Reproduce verbatim the lines of the entries from the line containing "white glossy picture frame at upper right is 18.89" through the line containing "In real-world perspective, yellow", including both of those lines.

>> Start MATERIAL FOR THE TASK

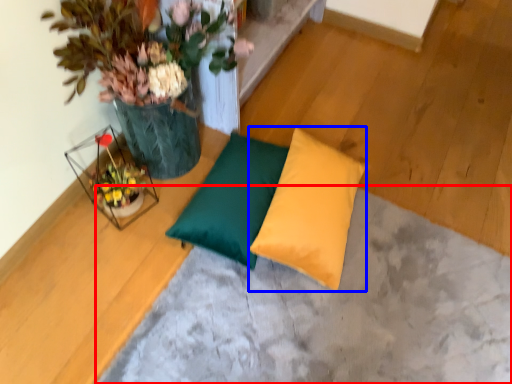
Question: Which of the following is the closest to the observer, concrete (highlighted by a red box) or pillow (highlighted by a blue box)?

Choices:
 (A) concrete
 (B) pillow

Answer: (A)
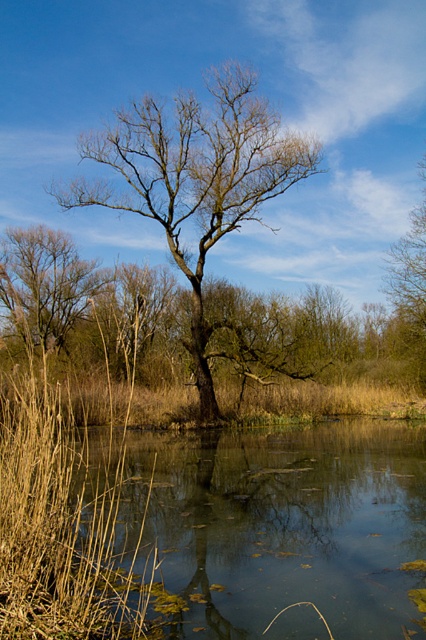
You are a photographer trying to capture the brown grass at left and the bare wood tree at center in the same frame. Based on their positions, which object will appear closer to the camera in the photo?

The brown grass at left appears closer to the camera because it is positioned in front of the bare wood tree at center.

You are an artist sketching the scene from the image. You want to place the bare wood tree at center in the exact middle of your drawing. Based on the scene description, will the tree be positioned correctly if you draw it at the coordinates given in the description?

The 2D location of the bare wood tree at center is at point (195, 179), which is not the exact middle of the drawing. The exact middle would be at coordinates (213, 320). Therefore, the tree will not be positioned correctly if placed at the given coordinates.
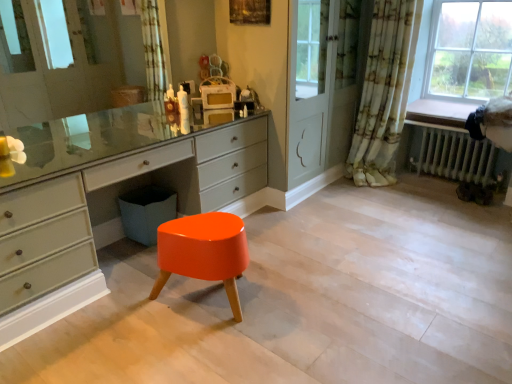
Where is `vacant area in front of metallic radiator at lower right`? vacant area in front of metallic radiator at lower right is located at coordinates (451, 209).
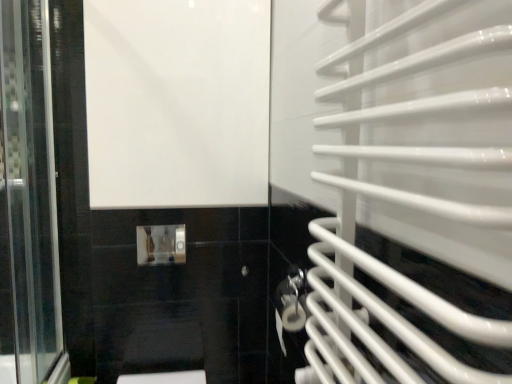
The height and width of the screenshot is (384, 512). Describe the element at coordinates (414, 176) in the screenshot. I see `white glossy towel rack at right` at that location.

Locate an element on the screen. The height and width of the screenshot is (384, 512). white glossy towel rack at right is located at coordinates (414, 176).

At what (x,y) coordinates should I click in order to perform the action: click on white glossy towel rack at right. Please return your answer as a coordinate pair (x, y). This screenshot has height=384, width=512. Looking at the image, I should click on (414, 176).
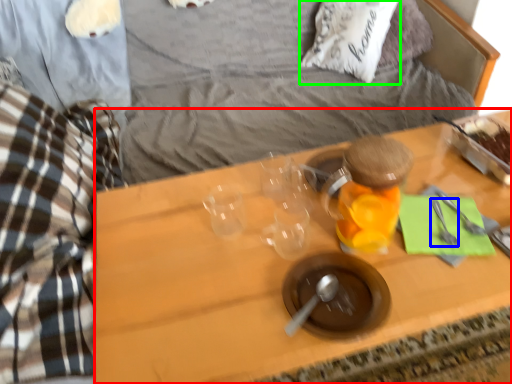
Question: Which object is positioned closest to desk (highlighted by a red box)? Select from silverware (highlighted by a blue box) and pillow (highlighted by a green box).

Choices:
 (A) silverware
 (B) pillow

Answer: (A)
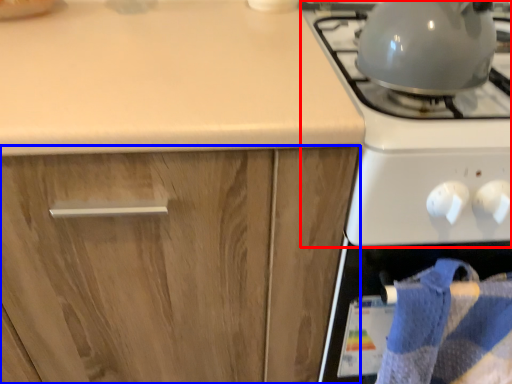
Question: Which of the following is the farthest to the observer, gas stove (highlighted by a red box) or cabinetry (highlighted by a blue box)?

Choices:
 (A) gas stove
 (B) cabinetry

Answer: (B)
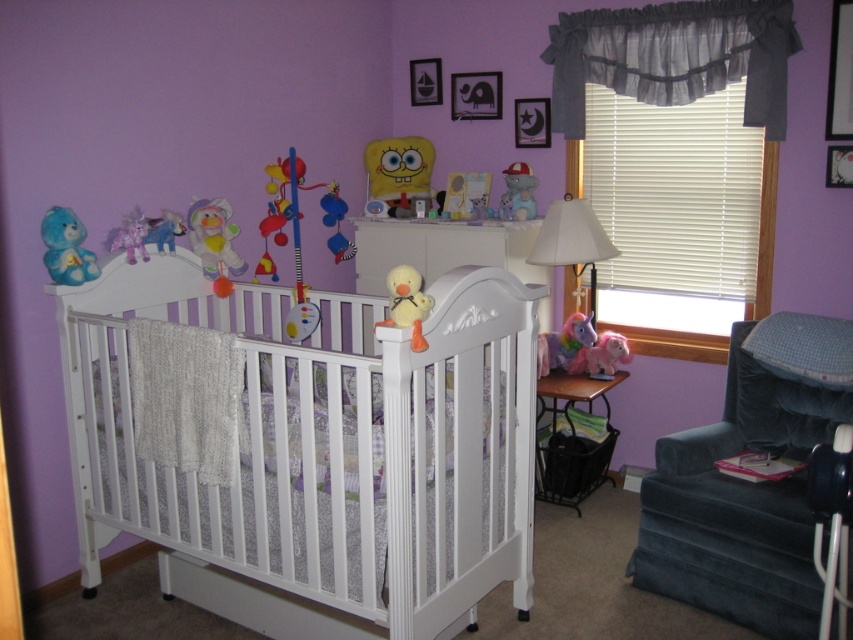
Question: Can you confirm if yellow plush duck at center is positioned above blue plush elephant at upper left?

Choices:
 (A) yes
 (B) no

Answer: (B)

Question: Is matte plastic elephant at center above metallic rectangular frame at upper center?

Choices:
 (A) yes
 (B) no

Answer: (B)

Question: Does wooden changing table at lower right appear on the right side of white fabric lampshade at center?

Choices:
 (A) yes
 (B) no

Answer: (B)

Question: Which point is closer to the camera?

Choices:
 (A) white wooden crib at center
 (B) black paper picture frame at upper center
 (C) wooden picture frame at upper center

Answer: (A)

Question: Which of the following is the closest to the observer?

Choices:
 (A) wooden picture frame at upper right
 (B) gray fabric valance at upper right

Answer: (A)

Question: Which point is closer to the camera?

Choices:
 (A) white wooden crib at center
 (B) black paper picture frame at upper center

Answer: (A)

>> End MATERIAL FOR THE TASK
>> Start MATERIAL FOR THE TASK

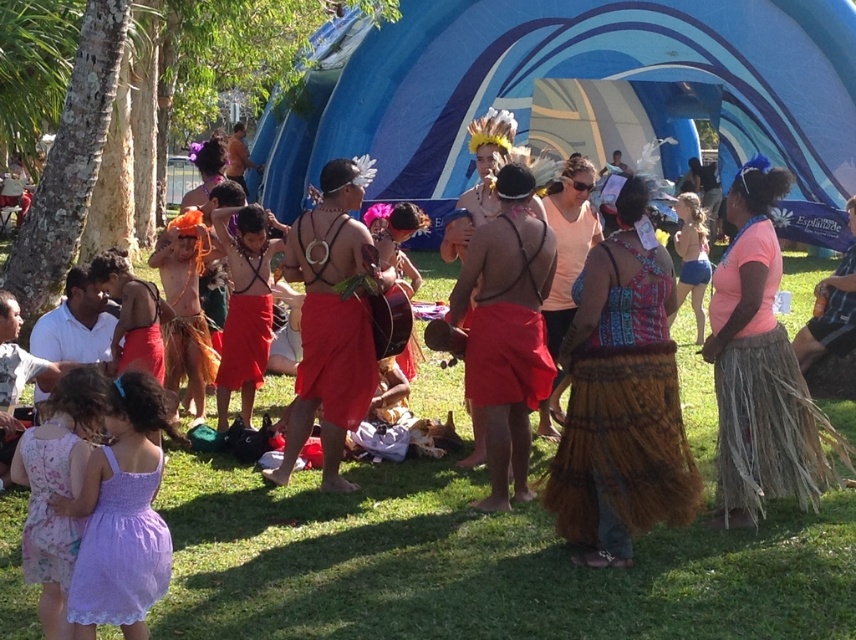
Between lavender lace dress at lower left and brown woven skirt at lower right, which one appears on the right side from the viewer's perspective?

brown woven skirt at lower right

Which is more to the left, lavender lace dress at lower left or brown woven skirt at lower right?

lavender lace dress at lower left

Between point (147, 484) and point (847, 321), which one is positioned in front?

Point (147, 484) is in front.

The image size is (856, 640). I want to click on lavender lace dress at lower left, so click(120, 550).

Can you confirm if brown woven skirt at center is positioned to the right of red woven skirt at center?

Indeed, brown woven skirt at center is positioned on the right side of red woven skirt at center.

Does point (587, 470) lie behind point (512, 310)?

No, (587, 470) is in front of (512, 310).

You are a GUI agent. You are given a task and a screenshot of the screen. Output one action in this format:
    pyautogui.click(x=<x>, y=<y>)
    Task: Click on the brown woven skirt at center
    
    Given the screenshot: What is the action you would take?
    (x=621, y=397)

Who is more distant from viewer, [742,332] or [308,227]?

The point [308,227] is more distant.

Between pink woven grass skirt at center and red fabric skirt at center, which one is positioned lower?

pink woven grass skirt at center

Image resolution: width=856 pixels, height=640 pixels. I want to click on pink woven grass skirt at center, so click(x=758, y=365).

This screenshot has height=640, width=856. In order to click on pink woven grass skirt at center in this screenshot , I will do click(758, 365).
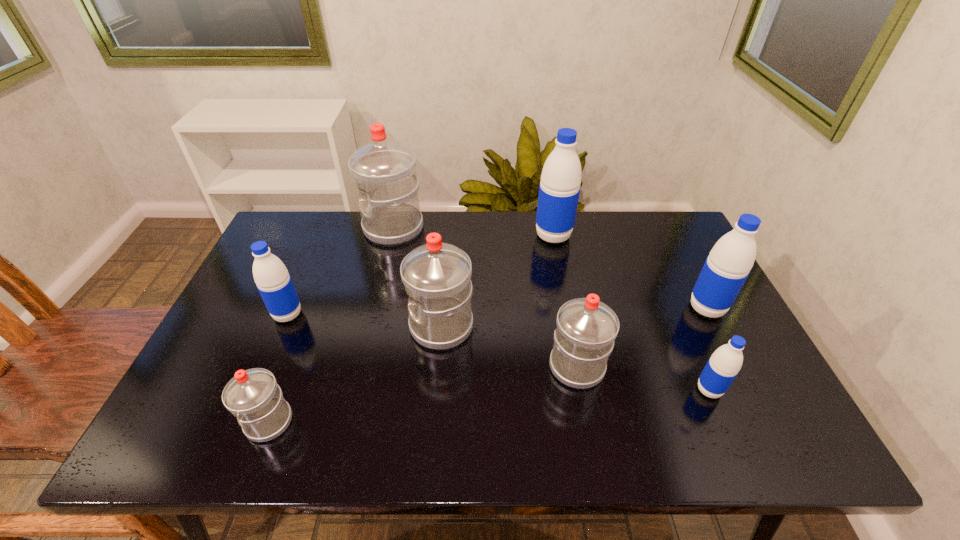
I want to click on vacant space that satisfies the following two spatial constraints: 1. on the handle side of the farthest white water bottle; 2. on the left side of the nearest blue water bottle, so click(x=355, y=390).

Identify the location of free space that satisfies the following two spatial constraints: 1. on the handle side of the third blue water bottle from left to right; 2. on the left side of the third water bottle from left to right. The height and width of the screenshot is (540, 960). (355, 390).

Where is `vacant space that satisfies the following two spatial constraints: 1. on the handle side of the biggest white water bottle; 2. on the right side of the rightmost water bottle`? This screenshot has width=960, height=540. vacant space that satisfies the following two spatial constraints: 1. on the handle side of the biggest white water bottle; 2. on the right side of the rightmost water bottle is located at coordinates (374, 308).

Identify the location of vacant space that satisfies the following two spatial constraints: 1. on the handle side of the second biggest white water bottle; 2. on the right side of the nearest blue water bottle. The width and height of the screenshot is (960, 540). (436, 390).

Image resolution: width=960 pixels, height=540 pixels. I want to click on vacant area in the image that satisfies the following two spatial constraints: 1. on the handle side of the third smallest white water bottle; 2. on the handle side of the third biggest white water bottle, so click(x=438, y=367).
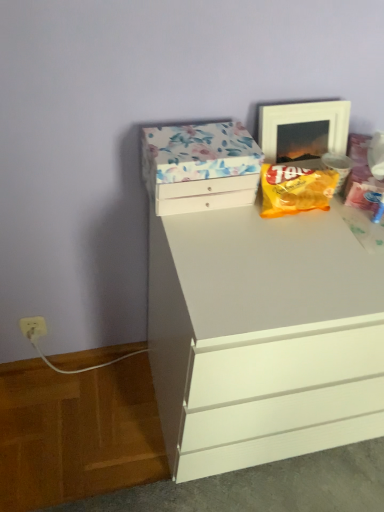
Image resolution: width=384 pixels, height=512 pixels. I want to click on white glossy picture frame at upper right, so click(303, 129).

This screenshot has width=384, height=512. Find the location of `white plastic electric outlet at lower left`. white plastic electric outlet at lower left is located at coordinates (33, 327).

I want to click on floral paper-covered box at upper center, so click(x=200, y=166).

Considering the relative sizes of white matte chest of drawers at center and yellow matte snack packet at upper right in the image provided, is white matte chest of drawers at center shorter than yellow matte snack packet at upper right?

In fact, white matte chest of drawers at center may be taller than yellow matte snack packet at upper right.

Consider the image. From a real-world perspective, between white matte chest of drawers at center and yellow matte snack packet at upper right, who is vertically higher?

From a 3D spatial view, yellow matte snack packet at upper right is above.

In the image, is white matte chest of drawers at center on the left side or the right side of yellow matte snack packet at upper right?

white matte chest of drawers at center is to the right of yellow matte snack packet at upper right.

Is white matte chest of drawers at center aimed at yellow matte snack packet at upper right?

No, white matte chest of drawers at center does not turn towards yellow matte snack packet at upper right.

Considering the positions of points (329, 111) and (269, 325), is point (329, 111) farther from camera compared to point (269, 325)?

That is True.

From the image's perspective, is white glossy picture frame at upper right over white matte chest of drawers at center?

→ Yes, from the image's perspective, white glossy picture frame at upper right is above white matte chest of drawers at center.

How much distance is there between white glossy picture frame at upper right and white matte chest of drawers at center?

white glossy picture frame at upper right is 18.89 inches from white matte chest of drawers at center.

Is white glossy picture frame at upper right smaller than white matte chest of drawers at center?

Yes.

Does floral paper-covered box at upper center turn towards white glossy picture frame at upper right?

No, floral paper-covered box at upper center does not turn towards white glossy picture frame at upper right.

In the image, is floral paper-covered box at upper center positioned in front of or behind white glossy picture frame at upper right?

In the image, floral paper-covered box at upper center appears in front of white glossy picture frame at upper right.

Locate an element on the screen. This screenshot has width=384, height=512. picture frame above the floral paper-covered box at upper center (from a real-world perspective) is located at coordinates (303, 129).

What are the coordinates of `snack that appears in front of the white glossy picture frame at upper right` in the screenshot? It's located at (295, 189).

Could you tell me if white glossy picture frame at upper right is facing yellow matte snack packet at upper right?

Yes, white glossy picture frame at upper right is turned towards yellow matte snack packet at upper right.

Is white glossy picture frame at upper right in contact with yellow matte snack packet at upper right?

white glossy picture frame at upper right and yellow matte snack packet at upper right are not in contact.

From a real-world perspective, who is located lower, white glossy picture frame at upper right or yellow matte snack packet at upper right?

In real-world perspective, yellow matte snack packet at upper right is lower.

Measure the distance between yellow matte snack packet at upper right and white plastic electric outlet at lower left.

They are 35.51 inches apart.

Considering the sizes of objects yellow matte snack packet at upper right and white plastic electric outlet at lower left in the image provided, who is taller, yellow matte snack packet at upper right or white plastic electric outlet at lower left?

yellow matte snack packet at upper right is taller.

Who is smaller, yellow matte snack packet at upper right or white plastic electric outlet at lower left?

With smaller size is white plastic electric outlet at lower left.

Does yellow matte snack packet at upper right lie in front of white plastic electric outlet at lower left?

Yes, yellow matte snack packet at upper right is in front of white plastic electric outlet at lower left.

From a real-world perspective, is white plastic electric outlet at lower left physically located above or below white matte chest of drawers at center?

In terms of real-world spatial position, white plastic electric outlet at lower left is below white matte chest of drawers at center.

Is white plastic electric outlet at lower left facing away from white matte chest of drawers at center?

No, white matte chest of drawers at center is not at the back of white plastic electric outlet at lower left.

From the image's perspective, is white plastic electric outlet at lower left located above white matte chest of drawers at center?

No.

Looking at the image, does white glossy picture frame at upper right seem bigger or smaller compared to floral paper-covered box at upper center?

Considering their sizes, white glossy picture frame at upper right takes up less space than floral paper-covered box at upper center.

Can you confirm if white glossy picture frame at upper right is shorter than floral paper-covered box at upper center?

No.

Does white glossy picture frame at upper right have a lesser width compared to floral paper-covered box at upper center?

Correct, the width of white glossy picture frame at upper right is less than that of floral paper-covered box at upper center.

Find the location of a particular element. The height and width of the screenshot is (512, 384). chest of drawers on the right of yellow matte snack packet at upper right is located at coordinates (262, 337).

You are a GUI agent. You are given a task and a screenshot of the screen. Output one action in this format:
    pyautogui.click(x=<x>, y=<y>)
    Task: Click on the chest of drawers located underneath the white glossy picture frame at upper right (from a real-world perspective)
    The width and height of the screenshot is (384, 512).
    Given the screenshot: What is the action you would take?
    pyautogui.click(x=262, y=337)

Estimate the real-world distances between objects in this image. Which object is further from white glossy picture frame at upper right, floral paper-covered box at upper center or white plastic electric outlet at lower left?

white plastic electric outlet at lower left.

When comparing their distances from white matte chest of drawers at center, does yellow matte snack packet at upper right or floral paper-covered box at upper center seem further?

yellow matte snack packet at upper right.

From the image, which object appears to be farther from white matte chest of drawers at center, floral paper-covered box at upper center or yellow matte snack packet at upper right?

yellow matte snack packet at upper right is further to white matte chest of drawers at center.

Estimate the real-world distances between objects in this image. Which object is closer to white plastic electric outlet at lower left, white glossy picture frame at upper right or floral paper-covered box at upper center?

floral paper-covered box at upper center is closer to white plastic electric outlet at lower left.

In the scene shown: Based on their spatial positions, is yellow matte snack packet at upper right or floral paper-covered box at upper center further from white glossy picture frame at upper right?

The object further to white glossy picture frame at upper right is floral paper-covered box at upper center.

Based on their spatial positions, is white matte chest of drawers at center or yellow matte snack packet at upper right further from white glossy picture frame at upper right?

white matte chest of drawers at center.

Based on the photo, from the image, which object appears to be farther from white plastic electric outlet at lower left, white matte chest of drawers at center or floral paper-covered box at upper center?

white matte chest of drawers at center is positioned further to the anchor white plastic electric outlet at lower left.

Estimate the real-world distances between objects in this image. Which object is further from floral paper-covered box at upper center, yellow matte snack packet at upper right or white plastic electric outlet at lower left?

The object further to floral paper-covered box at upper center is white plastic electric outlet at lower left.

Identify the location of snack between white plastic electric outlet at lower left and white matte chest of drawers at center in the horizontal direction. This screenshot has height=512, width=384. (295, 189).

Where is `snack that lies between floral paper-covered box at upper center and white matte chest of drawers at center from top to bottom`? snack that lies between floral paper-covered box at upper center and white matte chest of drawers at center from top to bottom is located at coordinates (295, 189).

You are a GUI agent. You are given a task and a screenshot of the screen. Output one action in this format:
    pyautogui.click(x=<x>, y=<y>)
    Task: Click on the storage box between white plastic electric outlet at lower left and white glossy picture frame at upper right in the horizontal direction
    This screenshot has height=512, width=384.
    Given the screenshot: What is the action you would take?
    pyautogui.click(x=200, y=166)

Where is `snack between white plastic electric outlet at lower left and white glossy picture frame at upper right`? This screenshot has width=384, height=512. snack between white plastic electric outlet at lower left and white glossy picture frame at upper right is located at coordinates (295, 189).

>> End MATERIAL FOR THE TASK

**SOLUTION TO THE PROBLEM**.
white glossy picture frame at upper right is 18.89 inches from white matte chest of drawers at center.

Is white glossy picture frame at upper right smaller than white matte chest of drawers at center?

Yes.

Does floral paper-covered box at upper center turn towards white glossy picture frame at upper right?

No, floral paper-covered box at upper center does not turn towards white glossy picture frame at upper right.

In the image, is floral paper-covered box at upper center positioned in front of or behind white glossy picture frame at upper right?

In the image, floral paper-covered box at upper center appears in front of white glossy picture frame at upper right.

Locate an element on the screen. This screenshot has width=384, height=512. picture frame above the floral paper-covered box at upper center (from a real-world perspective) is located at coordinates (303, 129).

What are the coordinates of `snack that appears in front of the white glossy picture frame at upper right` in the screenshot? It's located at (295, 189).

Could you tell me if white glossy picture frame at upper right is facing yellow matte snack packet at upper right?

Yes, white glossy picture frame at upper right is turned towards yellow matte snack packet at upper right.

Is white glossy picture frame at upper right in contact with yellow matte snack packet at upper right?

white glossy picture frame at upper right and yellow matte snack packet at upper right are not in contact.

From a real-world perspective, who is located lower, white glossy picture frame at upper right or yellow matte snack packet at upper right?

In real-world perspective, yellow matte snack packet at upper right is lower.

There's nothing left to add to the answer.